---------- SUPPLIED RECORDS

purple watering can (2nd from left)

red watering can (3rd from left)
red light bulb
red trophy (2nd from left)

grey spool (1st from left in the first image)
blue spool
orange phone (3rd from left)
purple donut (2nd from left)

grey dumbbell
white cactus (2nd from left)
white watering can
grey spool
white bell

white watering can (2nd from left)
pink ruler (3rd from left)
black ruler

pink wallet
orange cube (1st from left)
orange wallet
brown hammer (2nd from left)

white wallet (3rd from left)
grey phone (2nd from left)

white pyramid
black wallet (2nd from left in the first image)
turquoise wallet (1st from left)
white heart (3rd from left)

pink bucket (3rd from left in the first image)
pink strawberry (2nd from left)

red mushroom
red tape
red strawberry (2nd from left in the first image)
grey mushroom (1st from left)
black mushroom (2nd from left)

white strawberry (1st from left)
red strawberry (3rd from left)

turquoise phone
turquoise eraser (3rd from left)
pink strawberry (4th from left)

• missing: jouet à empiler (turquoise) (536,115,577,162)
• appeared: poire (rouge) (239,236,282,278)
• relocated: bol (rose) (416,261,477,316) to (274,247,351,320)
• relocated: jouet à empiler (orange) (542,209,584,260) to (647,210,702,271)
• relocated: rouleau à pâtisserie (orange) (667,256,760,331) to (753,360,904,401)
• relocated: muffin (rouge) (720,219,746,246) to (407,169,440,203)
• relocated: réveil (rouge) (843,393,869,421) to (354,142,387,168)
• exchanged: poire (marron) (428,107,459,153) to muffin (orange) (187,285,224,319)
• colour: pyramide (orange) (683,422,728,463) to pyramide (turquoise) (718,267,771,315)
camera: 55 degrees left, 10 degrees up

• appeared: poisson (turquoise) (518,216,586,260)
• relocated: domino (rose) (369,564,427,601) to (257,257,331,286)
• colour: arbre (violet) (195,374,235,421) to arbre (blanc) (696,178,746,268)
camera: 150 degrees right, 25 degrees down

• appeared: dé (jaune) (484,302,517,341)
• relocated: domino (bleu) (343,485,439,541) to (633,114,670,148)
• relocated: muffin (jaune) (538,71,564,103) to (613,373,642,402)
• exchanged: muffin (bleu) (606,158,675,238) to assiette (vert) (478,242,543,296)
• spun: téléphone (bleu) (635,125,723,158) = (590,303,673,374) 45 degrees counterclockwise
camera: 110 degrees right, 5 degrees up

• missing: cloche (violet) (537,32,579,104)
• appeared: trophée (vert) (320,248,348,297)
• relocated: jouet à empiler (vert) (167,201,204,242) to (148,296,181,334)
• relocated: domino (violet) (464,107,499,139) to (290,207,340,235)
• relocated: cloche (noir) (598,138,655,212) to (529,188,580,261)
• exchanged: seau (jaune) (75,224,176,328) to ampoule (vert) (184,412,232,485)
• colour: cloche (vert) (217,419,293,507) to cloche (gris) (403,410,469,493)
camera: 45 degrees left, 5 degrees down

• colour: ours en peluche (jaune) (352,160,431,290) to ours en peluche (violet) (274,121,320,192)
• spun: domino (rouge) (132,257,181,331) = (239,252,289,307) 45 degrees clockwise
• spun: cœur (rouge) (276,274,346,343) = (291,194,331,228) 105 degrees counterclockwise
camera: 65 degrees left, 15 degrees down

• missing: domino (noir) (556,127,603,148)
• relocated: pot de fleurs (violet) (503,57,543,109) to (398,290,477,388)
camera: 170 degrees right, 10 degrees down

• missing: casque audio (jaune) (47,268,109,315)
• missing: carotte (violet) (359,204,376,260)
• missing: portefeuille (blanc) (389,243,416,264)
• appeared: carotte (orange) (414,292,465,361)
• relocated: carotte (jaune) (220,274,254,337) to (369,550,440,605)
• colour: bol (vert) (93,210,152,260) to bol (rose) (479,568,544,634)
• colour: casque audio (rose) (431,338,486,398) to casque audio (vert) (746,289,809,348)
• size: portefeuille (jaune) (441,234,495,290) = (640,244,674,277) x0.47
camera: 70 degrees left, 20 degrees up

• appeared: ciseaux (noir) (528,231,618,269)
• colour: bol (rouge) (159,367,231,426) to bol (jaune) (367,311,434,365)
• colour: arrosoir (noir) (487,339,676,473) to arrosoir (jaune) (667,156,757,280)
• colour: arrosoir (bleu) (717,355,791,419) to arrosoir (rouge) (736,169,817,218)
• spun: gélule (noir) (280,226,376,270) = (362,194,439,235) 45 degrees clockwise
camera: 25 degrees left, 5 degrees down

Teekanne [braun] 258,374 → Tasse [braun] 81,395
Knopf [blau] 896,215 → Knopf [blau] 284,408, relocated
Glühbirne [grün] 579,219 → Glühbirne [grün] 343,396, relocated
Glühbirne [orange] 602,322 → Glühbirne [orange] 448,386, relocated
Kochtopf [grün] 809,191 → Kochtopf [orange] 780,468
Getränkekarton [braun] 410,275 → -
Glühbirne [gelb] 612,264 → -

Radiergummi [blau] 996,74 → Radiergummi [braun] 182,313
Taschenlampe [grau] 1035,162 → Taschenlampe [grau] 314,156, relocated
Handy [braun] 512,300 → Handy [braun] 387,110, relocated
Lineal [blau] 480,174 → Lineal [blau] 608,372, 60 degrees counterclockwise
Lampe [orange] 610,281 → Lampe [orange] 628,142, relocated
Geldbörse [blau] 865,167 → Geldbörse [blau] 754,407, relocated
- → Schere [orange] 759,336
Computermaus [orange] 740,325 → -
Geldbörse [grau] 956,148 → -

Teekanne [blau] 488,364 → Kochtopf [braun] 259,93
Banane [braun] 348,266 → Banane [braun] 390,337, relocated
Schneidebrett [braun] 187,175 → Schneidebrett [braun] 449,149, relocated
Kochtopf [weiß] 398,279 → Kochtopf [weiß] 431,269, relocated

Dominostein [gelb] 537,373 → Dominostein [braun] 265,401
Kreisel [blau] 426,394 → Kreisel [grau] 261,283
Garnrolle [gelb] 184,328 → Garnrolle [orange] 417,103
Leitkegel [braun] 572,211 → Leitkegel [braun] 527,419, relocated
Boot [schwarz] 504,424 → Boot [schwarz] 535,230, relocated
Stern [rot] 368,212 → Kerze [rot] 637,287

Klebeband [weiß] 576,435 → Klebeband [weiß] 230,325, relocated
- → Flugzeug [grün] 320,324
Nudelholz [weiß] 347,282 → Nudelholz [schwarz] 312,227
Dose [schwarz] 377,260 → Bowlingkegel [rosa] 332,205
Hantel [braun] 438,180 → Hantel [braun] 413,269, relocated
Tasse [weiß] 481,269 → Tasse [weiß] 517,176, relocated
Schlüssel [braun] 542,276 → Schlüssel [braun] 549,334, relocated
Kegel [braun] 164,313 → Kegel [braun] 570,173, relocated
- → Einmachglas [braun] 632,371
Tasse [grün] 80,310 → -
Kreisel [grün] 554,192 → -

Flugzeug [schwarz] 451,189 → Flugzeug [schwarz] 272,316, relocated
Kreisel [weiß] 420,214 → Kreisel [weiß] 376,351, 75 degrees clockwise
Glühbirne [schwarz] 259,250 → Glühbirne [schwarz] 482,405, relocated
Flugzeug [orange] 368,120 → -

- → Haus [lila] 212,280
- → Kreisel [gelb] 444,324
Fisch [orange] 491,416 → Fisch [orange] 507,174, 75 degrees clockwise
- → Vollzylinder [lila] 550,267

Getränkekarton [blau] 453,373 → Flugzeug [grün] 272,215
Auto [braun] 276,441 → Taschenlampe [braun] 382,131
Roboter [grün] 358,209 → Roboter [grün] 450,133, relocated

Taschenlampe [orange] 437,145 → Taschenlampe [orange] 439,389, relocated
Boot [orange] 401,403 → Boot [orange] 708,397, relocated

--------------------

▶ **TASK GOAL**
Transcribe each entry verbatim, leaving none out.

▶ **TASK ANSWER**
purple watering can (2nd from left)

red watering can (3rd from left)
red light bulb
red trophy (2nd from left)

grey spool (1st from left in the first image)
blue spool
orange phone (3rd from left)
purple donut (2nd from left)

grey dumbbell
white cactus (2nd from left)
white watering can
grey spool
white bell

white watering can (2nd from left)
pink ruler (3rd from left)
black ruler

pink wallet
orange cube (1st from left)
orange wallet
brown hammer (2nd from left)

white wallet (3rd from left)
grey phone (2nd from left)

white pyramid
black wallet (2nd from left in the first image)
turquoise wallet (1st from left)
white heart (3rd from left)

pink bucket (3rd from left in the first image)
pink strawberry (2nd from left)

red mushroom
red tape
red strawberry (2nd from left in the first image)
grey mushroom (1st from left)
black mushroom (2nd from left)

white strawberry (1st from left)
red strawberry (3rd from left)

turquoise phone
turquoise eraser (3rd from left)
pink strawberry (4th from left)

• missing: jouet à empiler (turquoise) (536,115,577,162)
• appeared: poire (rouge) (239,236,282,278)
• relocated: bol (rose) (416,261,477,316) to (274,247,351,320)
• relocated: jouet à empiler (orange) (542,209,584,260) to (647,210,702,271)
• relocated: rouleau à pâtisserie (orange) (667,256,760,331) to (753,360,904,401)
• relocated: muffin (rouge) (720,219,746,246) to (407,169,440,203)
• relocated: réveil (rouge) (843,393,869,421) to (354,142,387,168)
• exchanged: poire (marron) (428,107,459,153) to muffin (orange) (187,285,224,319)
• colour: pyramide (orange) (683,422,728,463) to pyramide (turquoise) (718,267,771,315)
camera: 55 degrees left, 10 degrees up

• appeared: poisson (turquoise) (518,216,586,260)
• relocated: domino (rose) (369,564,427,601) to (257,257,331,286)
• colour: arbre (violet) (195,374,235,421) to arbre (blanc) (696,178,746,268)
camera: 150 degrees right, 25 degrees down

• appeared: dé (jaune) (484,302,517,341)
• relocated: domino (bleu) (343,485,439,541) to (633,114,670,148)
• relocated: muffin (jaune) (538,71,564,103) to (613,373,642,402)
• exchanged: muffin (bleu) (606,158,675,238) to assiette (vert) (478,242,543,296)
• spun: téléphone (bleu) (635,125,723,158) = (590,303,673,374) 45 degrees counterclockwise
camera: 110 degrees right, 5 degrees up

• missing: cloche (violet) (537,32,579,104)
• appeared: trophée (vert) (320,248,348,297)
• relocated: jouet à empiler (vert) (167,201,204,242) to (148,296,181,334)
• relocated: domino (violet) (464,107,499,139) to (290,207,340,235)
• relocated: cloche (noir) (598,138,655,212) to (529,188,580,261)
• exchanged: seau (jaune) (75,224,176,328) to ampoule (vert) (184,412,232,485)
• colour: cloche (vert) (217,419,293,507) to cloche (gris) (403,410,469,493)
camera: 45 degrees left, 5 degrees down

• colour: ours en peluche (jaune) (352,160,431,290) to ours en peluche (violet) (274,121,320,192)
• spun: domino (rouge) (132,257,181,331) = (239,252,289,307) 45 degrees clockwise
• spun: cœur (rouge) (276,274,346,343) = (291,194,331,228) 105 degrees counterclockwise
camera: 65 degrees left, 15 degrees down

• missing: domino (noir) (556,127,603,148)
• relocated: pot de fleurs (violet) (503,57,543,109) to (398,290,477,388)
camera: 170 degrees right, 10 degrees down

• missing: casque audio (jaune) (47,268,109,315)
• missing: carotte (violet) (359,204,376,260)
• missing: portefeuille (blanc) (389,243,416,264)
• appeared: carotte (orange) (414,292,465,361)
• relocated: carotte (jaune) (220,274,254,337) to (369,550,440,605)
• colour: bol (vert) (93,210,152,260) to bol (rose) (479,568,544,634)
• colour: casque audio (rose) (431,338,486,398) to casque audio (vert) (746,289,809,348)
• size: portefeuille (jaune) (441,234,495,290) = (640,244,674,277) x0.47
camera: 70 degrees left, 20 degrees up

• appeared: ciseaux (noir) (528,231,618,269)
• colour: bol (rouge) (159,367,231,426) to bol (jaune) (367,311,434,365)
• colour: arrosoir (noir) (487,339,676,473) to arrosoir (jaune) (667,156,757,280)
• colour: arrosoir (bleu) (717,355,791,419) to arrosoir (rouge) (736,169,817,218)
• spun: gélule (noir) (280,226,376,270) = (362,194,439,235) 45 degrees clockwise
camera: 25 degrees left, 5 degrees down

Teekanne [braun] 258,374 → Tasse [braun] 81,395
Knopf [blau] 896,215 → Knopf [blau] 284,408, relocated
Glühbirne [grün] 579,219 → Glühbirne [grün] 343,396, relocated
Glühbirne [orange] 602,322 → Glühbirne [orange] 448,386, relocated
Kochtopf [grün] 809,191 → Kochtopf [orange] 780,468
Getränkekarton [braun] 410,275 → -
Glühbirne [gelb] 612,264 → -

Radiergummi [blau] 996,74 → Radiergummi [braun] 182,313
Taschenlampe [grau] 1035,162 → Taschenlampe [grau] 314,156, relocated
Handy [braun] 512,300 → Handy [braun] 387,110, relocated
Lineal [blau] 480,174 → Lineal [blau] 608,372, 60 degrees counterclockwise
Lampe [orange] 610,281 → Lampe [orange] 628,142, relocated
Geldbörse [blau] 865,167 → Geldbörse [blau] 754,407, relocated
- → Schere [orange] 759,336
Computermaus [orange] 740,325 → -
Geldbörse [grau] 956,148 → -

Teekanne [blau] 488,364 → Kochtopf [braun] 259,93
Banane [braun] 348,266 → Banane [braun] 390,337, relocated
Schneidebrett [braun] 187,175 → Schneidebrett [braun] 449,149, relocated
Kochtopf [weiß] 398,279 → Kochtopf [weiß] 431,269, relocated

Dominostein [gelb] 537,373 → Dominostein [braun] 265,401
Kreisel [blau] 426,394 → Kreisel [grau] 261,283
Garnrolle [gelb] 184,328 → Garnrolle [orange] 417,103
Leitkegel [braun] 572,211 → Leitkegel [braun] 527,419, relocated
Boot [schwarz] 504,424 → Boot [schwarz] 535,230, relocated
Stern [rot] 368,212 → Kerze [rot] 637,287

Klebeband [weiß] 576,435 → Klebeband [weiß] 230,325, relocated
- → Flugzeug [grün] 320,324
Nudelholz [weiß] 347,282 → Nudelholz [schwarz] 312,227
Dose [schwarz] 377,260 → Bowlingkegel [rosa] 332,205
Hantel [braun] 438,180 → Hantel [braun] 413,269, relocated
Tasse [weiß] 481,269 → Tasse [weiß] 517,176, relocated
Schlüssel [braun] 542,276 → Schlüssel [braun] 549,334, relocated
Kegel [braun] 164,313 → Kegel [braun] 570,173, relocated
- → Einmachglas [braun] 632,371
Tasse [grün] 80,310 → -
Kreisel [grün] 554,192 → -

Flugzeug [schwarz] 451,189 → Flugzeug [schwarz] 272,316, relocated
Kreisel [weiß] 420,214 → Kreisel [weiß] 376,351, 75 degrees clockwise
Glühbirne [schwarz] 259,250 → Glühbirne [schwarz] 482,405, relocated
Flugzeug [orange] 368,120 → -

- → Haus [lila] 212,280
- → Kreisel [gelb] 444,324
Fisch [orange] 491,416 → Fisch [orange] 507,174, 75 degrees clockwise
- → Vollzylinder [lila] 550,267

Getränkekarton [blau] 453,373 → Flugzeug [grün] 272,215
Auto [braun] 276,441 → Taschenlampe [braun] 382,131
Roboter [grün] 358,209 → Roboter [grün] 450,133, relocated

Taschenlampe [orange] 437,145 → Taschenlampe [orange] 439,389, relocated
Boot [orange] 401,403 → Boot [orange] 708,397, relocated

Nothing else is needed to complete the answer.